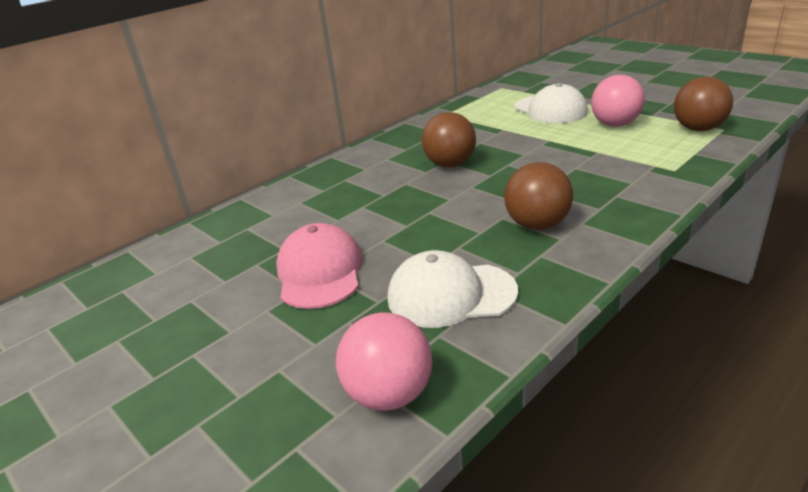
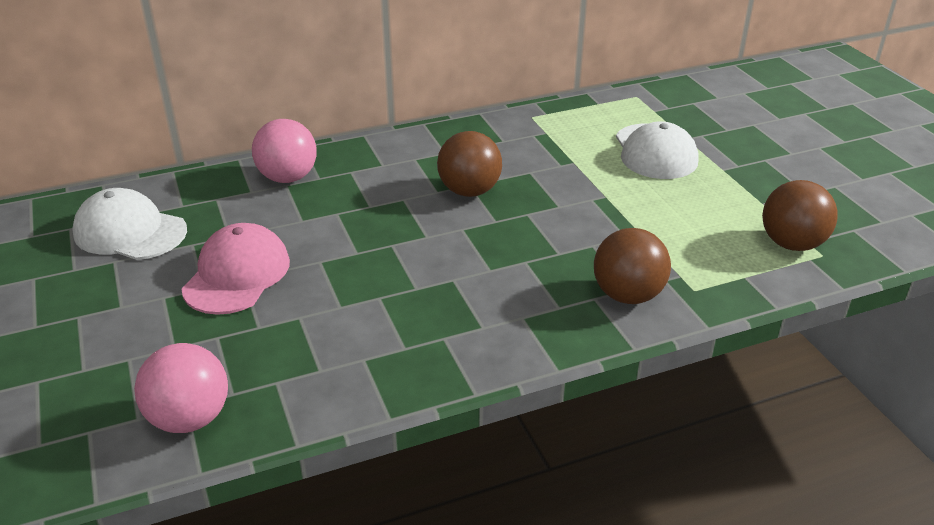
camera: 20 degrees right, 5 degrees up
(451, 295) = (323, 346): white cap -> white cap (130, 232)
(537, 225) = (477, 302): brown ball -> brown ball (627, 295)
(615, 125) = (703, 201): pink ball -> pink ball (288, 178)

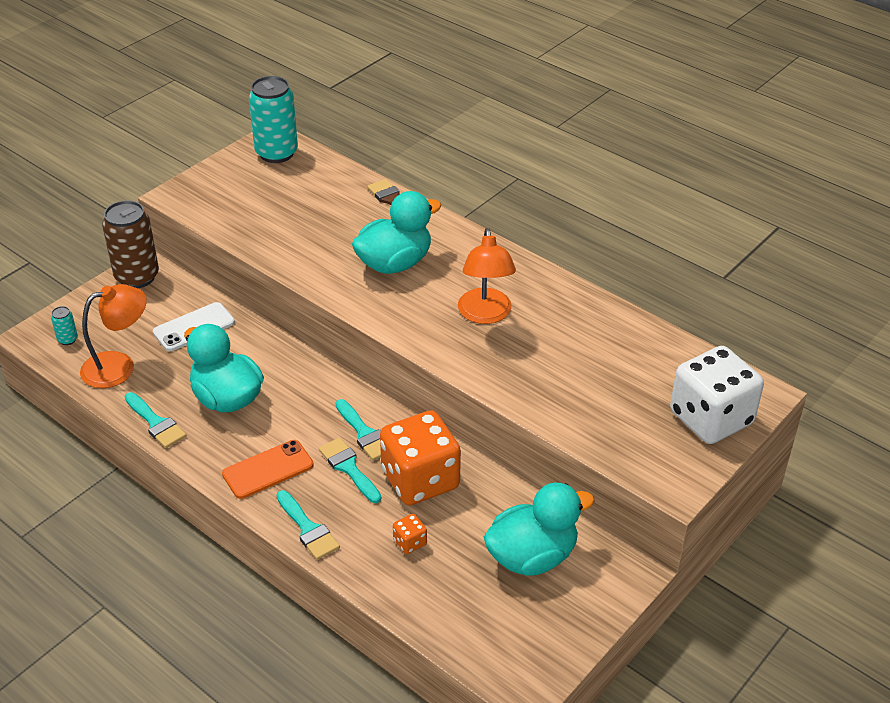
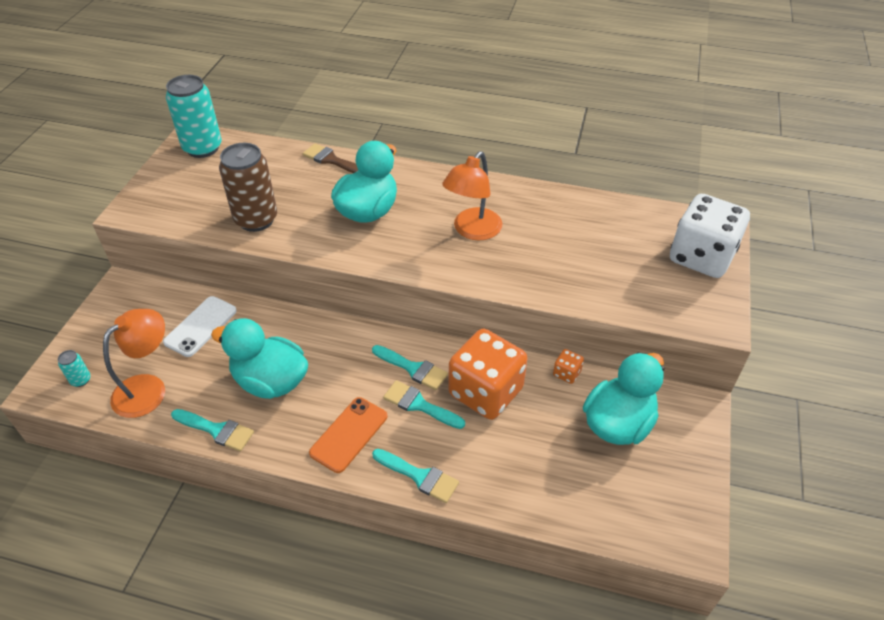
camera: 25 degrees left, 5 degrees up
(137, 277) = (118, 298): brown can -> brown can (256, 220)
(410, 542) = (514, 452): orange dice -> orange dice (566, 373)
(485, 315) = (472, 231): orange lamp -> orange lamp turned 60 degrees clockwise

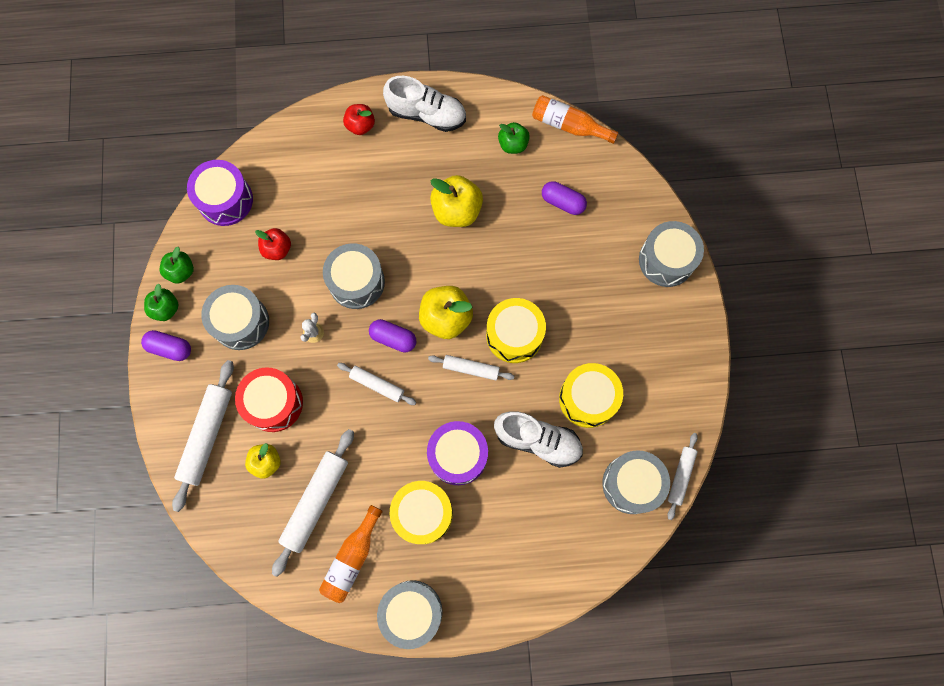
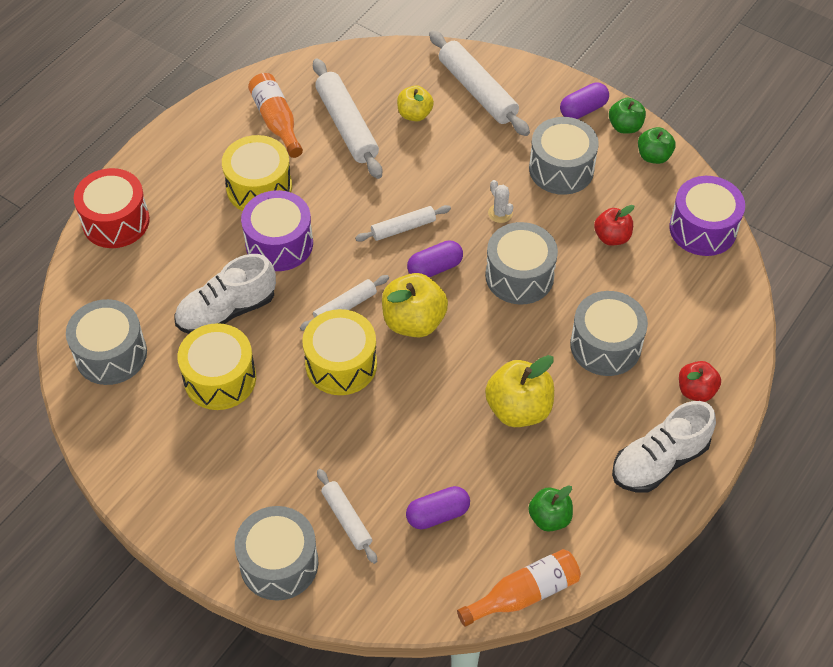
camera: 130 degrees right, 20 degrees down
(274, 403) = (461, 148): red drum -> red drum (116, 221)
(411, 612) = (193, 131): grey drum -> grey drum (605, 345)
(680, 476) = (73, 398): white rolling pin -> white rolling pin (347, 519)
──────────
> [Assigned task]:
Return each line from the records that includes the word "brown".

> [Solution to this exercise]:
(537, 225) = (477, 302): brown ball -> brown ball (627, 295)
(137, 277) = (118, 298): brown can -> brown can (256, 220)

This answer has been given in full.